* Exercise brief:
Return only the stretch of the material below that begins with the line containing "yellow capsule: 7 -> 6" and ends with the line containing "yellow vase: 2 -> 3", exactly; both of those lines belong to it.

* Input data:

------------------------------

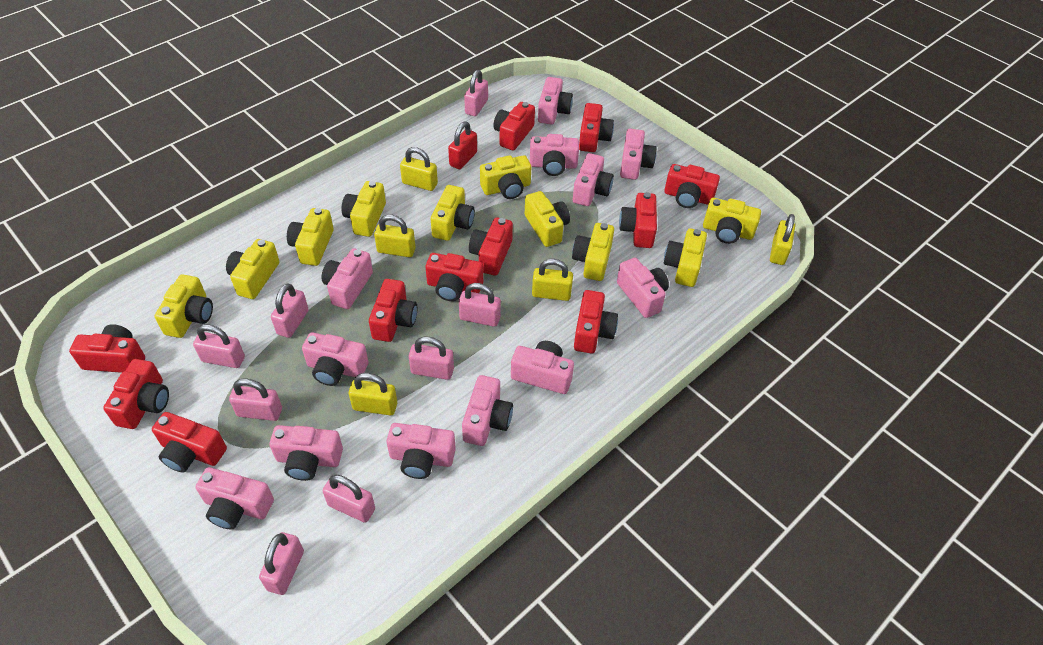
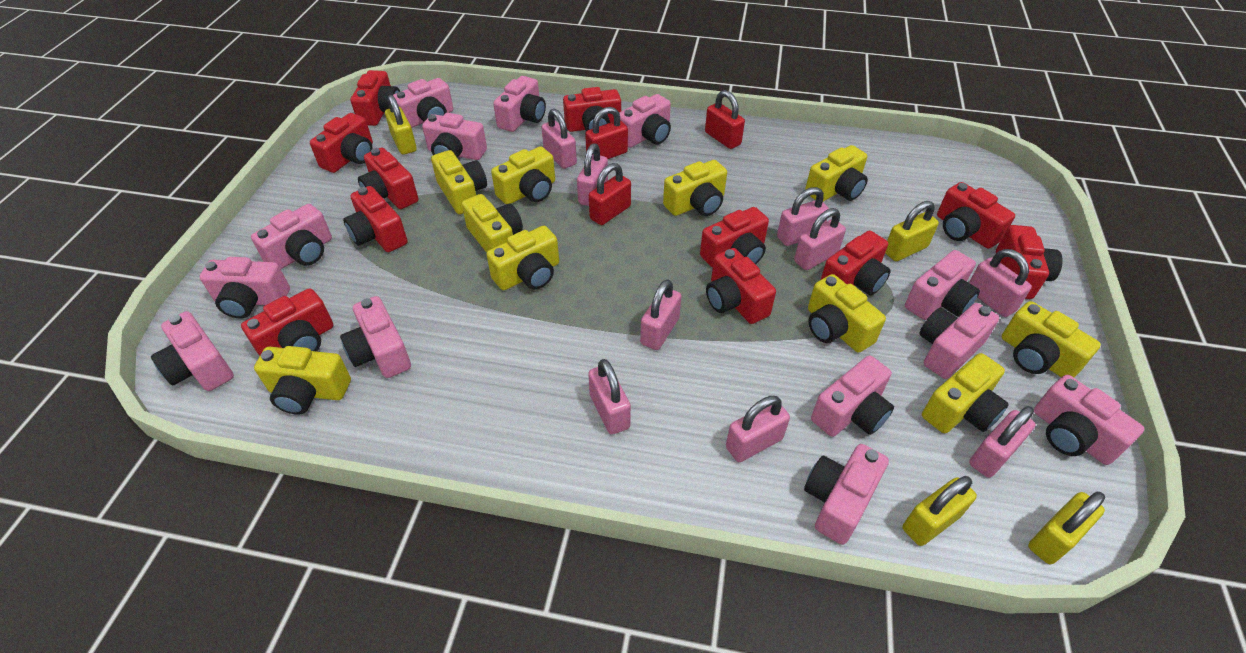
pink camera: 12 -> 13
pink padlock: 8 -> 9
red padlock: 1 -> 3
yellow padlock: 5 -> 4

------------------------------

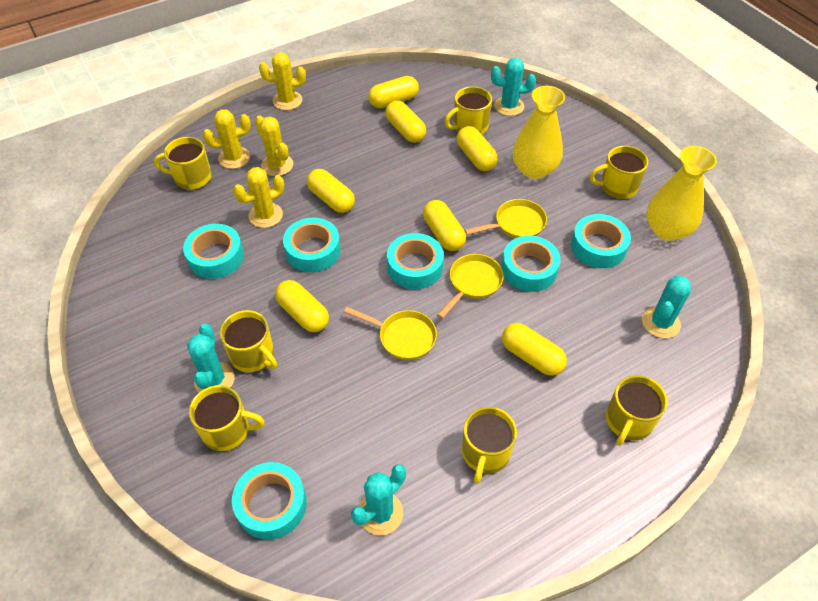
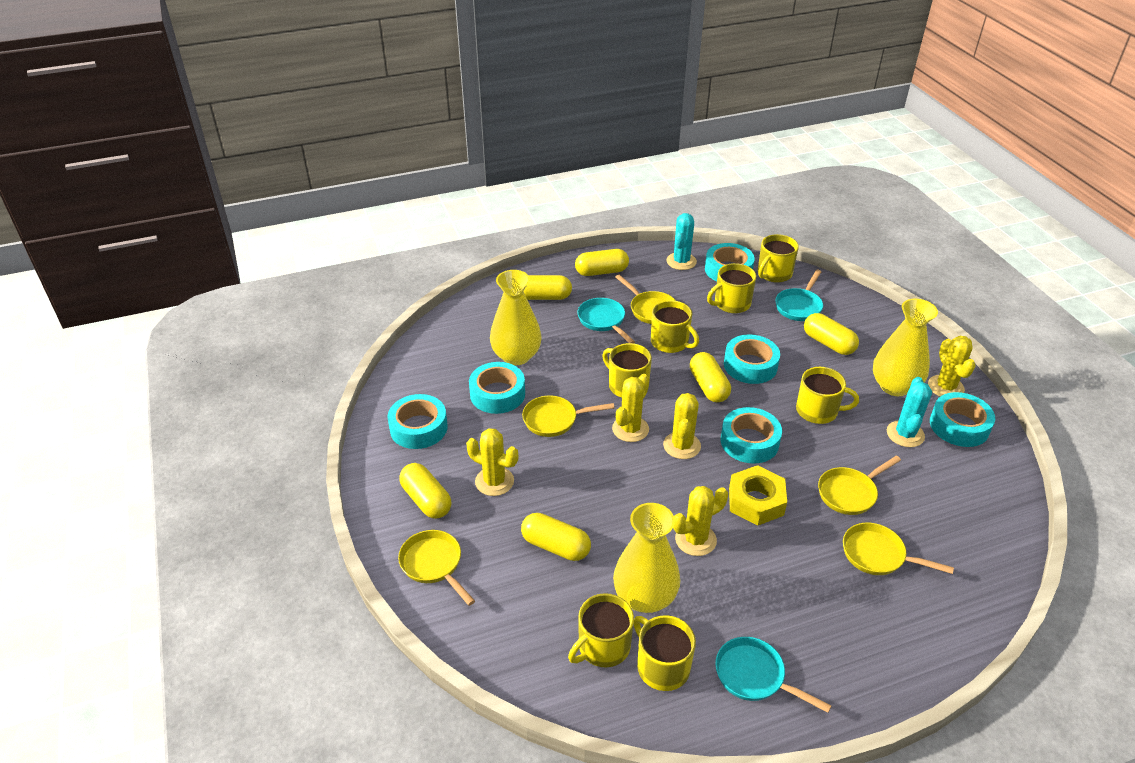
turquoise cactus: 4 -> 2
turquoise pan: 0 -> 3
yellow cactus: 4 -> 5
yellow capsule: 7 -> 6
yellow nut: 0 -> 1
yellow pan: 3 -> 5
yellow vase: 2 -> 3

------------------------------

* Result:
yellow capsule: 7 -> 6
yellow nut: 0 -> 1
yellow pan: 3 -> 5
yellow vase: 2 -> 3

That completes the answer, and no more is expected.